Items taken from a collection:
::::
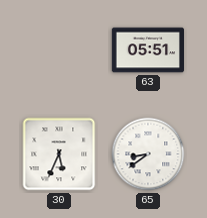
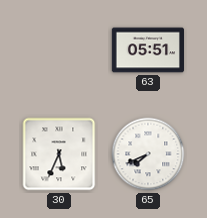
65: 8:39 -> 7:41
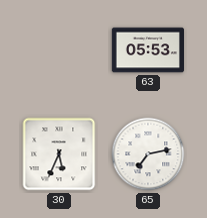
63: 05:51 -> 05:53
65: 7:41 -> 7:13
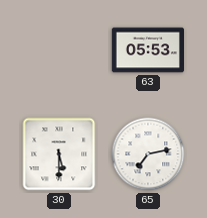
30: 5:34 -> 5:30
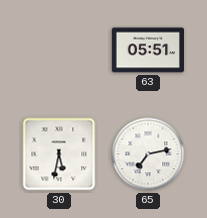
63: 05:53 -> 05:51
30: 5:30 -> 5:32
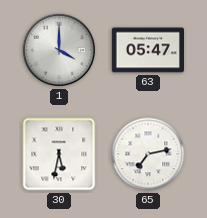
1: none -> 4:00
63: 05:51 -> 05:47
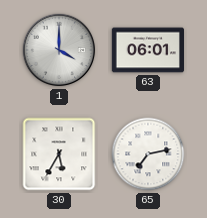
63: 05:47 -> 06:01
30: 5:32 -> 5:35
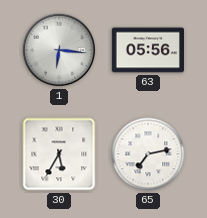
1: 4:00 -> 6:16
63: 06:01 -> 05:56
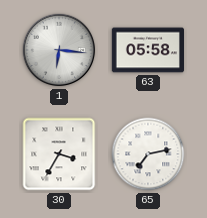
63: 05:56 -> 05:58
30: 5:35 -> 3:35
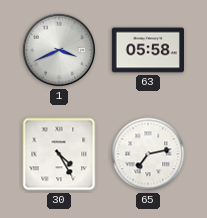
1: 6:16 -> 3:41
30: 3:35 -> 4:25
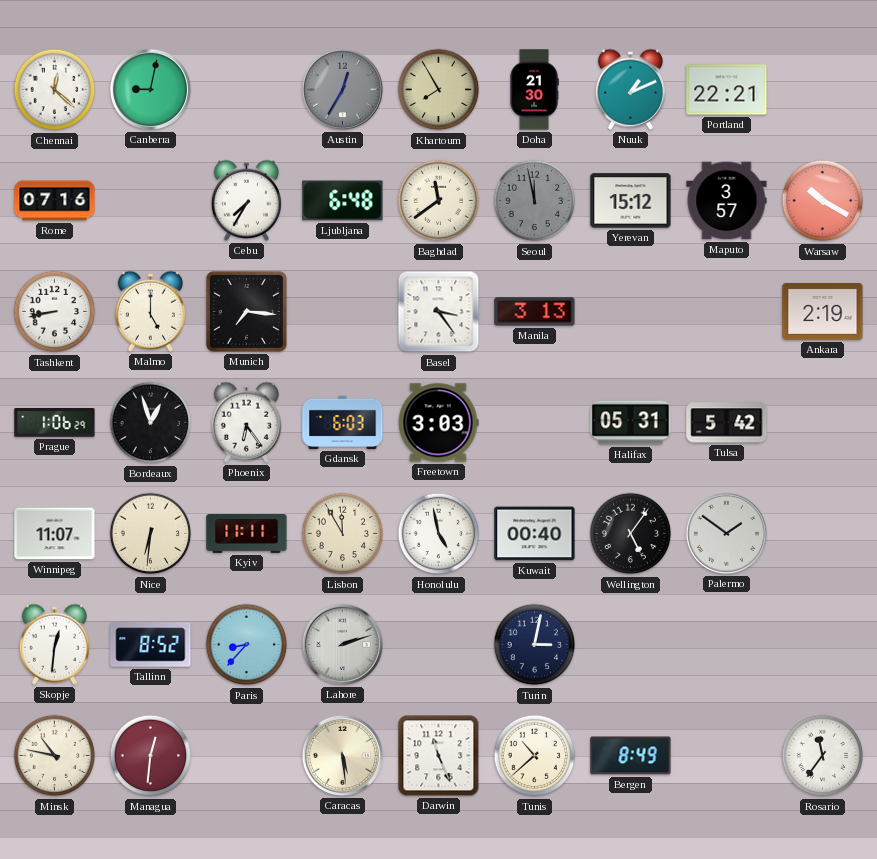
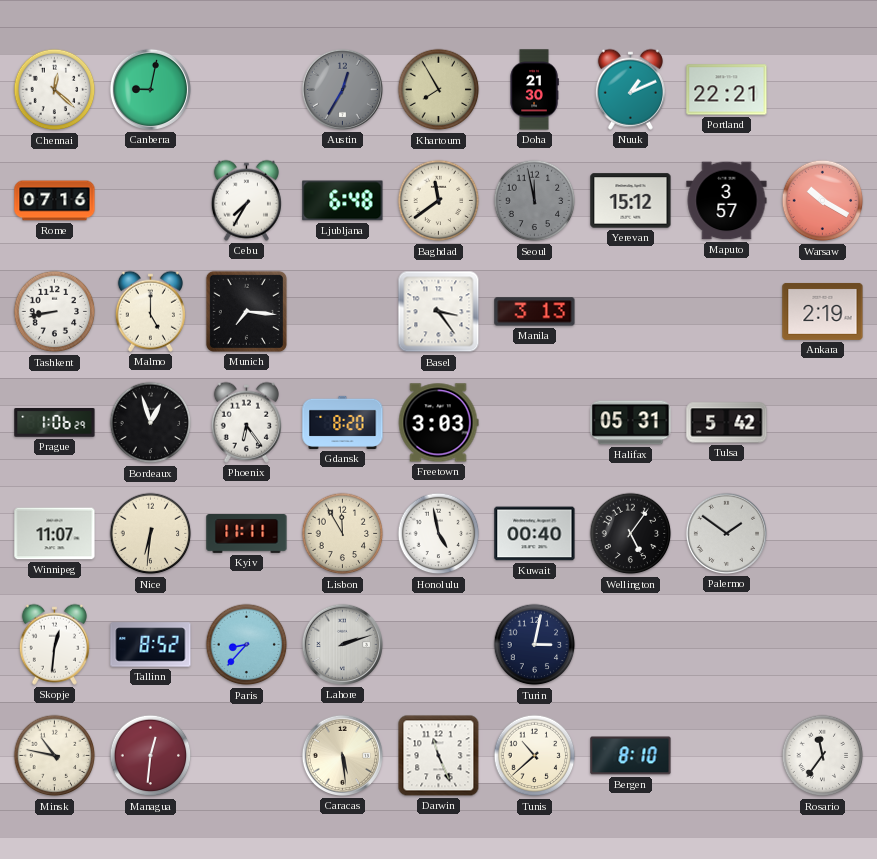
Gdansk: 6:03 -> 8:20
Bergen: 8:49 -> 8:10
::::
* _TO DO_
Repeat these items line for line, leaving out the pictures.

* _WRITTEN REPLY_
65: 8:39 -> 7:41
63: 05:51 -> 05:53
65: 7:41 -> 7:13
30: 5:34 -> 5:30
63: 05:53 -> 05:51
30: 5:30 -> 5:32
1: none -> 4:00
63: 05:51 -> 05:47
63: 05:47 -> 06:01
30: 5:32 -> 5:35
1: 4:00 -> 6:16
63: 06:01 -> 05:56
63: 05:56 -> 05:58
30: 5:35 -> 3:35
1: 6:16 -> 3:41
30: 3:35 -> 4:25
Gdansk: 6:03 -> 8:20
Bergen: 8:49 -> 8:10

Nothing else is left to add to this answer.